◆ Problem to work on
Use the entries below and reproduce exactly the lines from the one containing "C208: 68nF (GND, VCTRL) -> 220pF (GND, VCTRL)" down to the one containing "V206: AC 1V", both of them included.

[Detected change data]
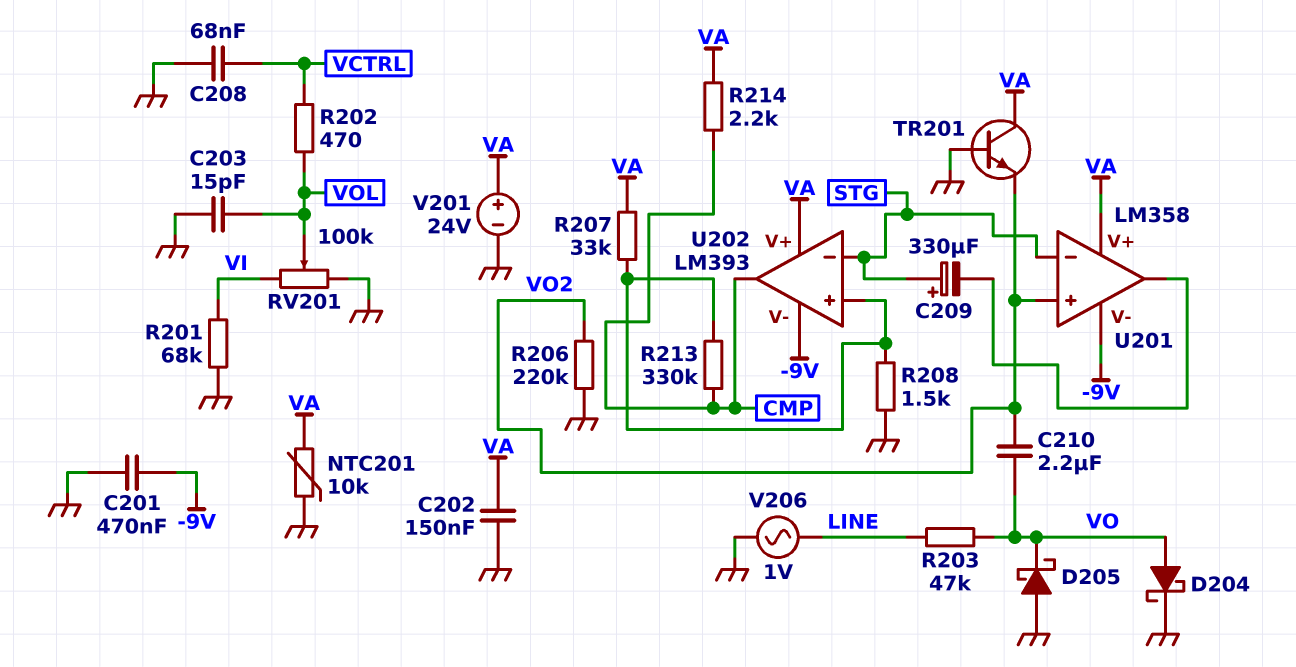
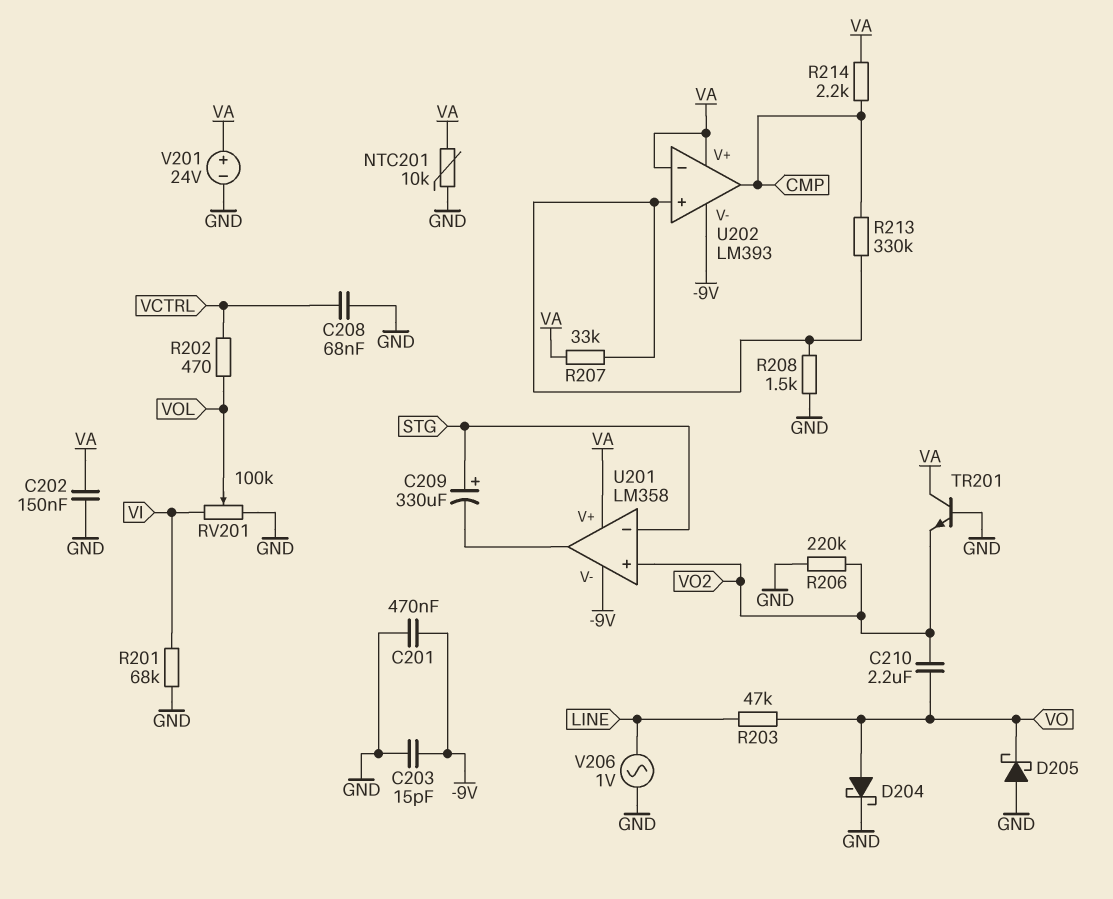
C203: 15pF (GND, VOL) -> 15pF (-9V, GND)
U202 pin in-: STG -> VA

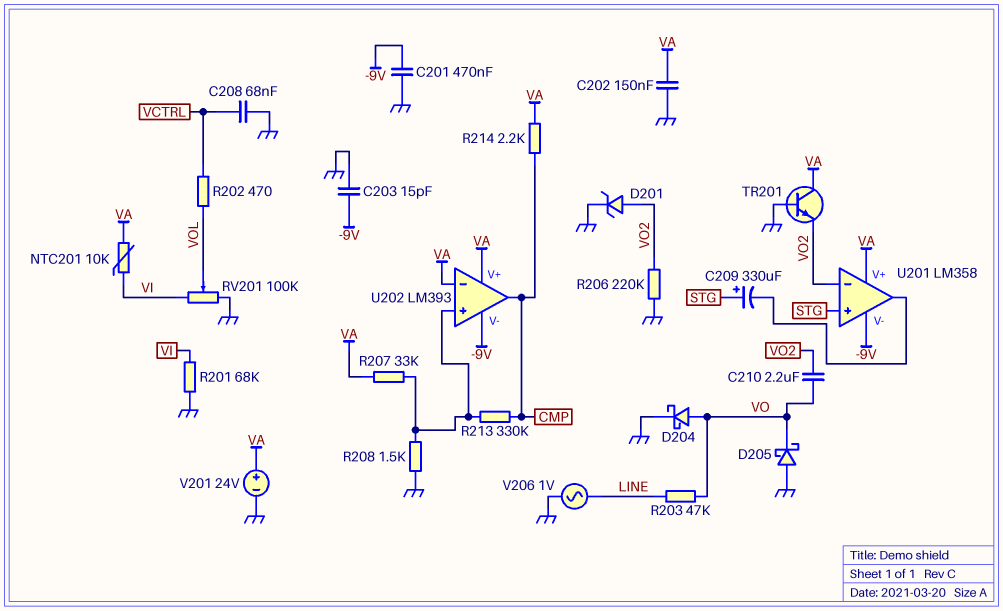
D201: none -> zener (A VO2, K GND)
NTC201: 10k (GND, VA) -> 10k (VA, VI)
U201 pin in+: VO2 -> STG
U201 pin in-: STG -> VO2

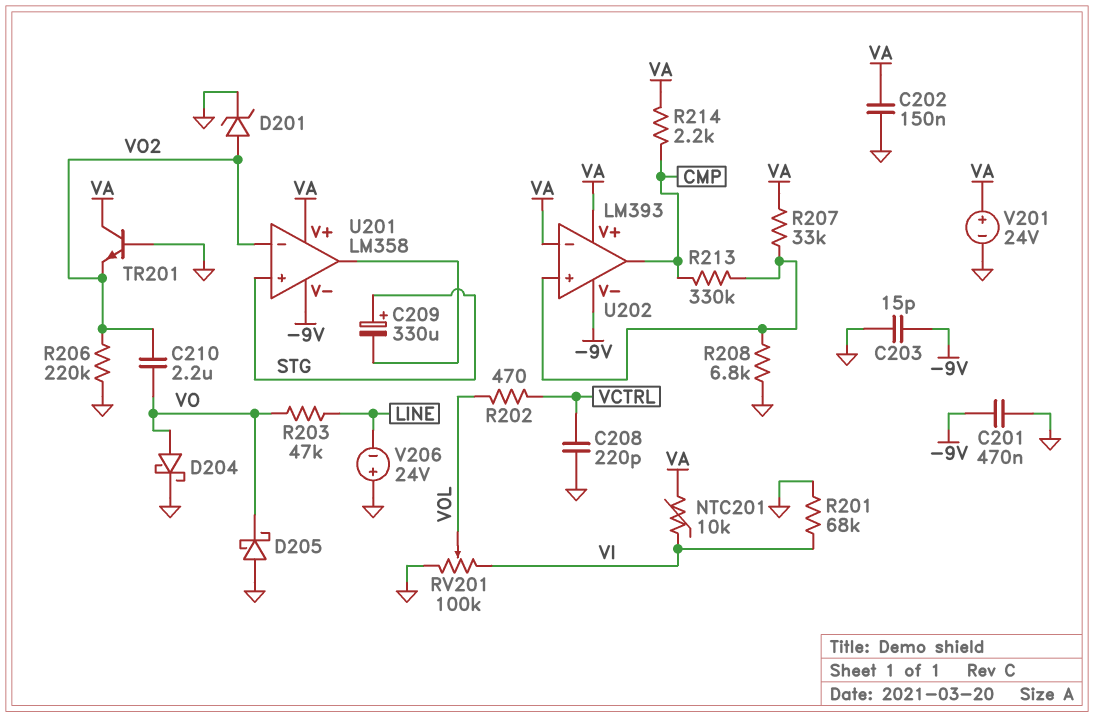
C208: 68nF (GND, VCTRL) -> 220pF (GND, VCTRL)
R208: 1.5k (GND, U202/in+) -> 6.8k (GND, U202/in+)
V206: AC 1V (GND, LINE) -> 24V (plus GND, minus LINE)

...

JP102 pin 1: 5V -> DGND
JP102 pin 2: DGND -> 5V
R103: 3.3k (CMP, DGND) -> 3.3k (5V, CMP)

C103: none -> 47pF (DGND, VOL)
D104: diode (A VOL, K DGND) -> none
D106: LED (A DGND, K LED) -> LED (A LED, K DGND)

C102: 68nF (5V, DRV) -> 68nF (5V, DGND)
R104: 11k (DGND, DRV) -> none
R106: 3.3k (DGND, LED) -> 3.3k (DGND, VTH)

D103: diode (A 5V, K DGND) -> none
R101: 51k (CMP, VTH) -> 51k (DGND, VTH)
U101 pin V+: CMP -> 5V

◆ Solution to this problem
C208: 68nF (GND, VCTRL) -> 220pF (GND, VCTRL)
R208: 1.5k (GND, U202/in+) -> 6.8k (GND, U202/in+)
V206: AC 1V (GND, LINE) -> 24V (plus GND, minus LINE)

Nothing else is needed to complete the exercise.